> _Exercise_
Copy out the lines of the records below, and only those lines, from the one with "gray L-shape: rotated 72 degrees clockwise" through the one with "orange cross: moved", exactly as they appear.

> _Supplied material_
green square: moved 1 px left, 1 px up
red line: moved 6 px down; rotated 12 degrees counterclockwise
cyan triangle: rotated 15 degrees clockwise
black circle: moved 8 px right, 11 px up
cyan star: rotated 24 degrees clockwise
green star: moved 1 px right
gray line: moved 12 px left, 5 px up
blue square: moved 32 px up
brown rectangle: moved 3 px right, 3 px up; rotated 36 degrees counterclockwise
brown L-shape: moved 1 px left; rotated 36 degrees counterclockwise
...
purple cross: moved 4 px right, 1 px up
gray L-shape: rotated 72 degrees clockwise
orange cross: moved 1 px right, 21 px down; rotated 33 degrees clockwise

> _Response below_
gray L-shape: rotated 72 degrees clockwise
orange cross: moved 1 px right, 21 px down; rotated 33 degrees clockwise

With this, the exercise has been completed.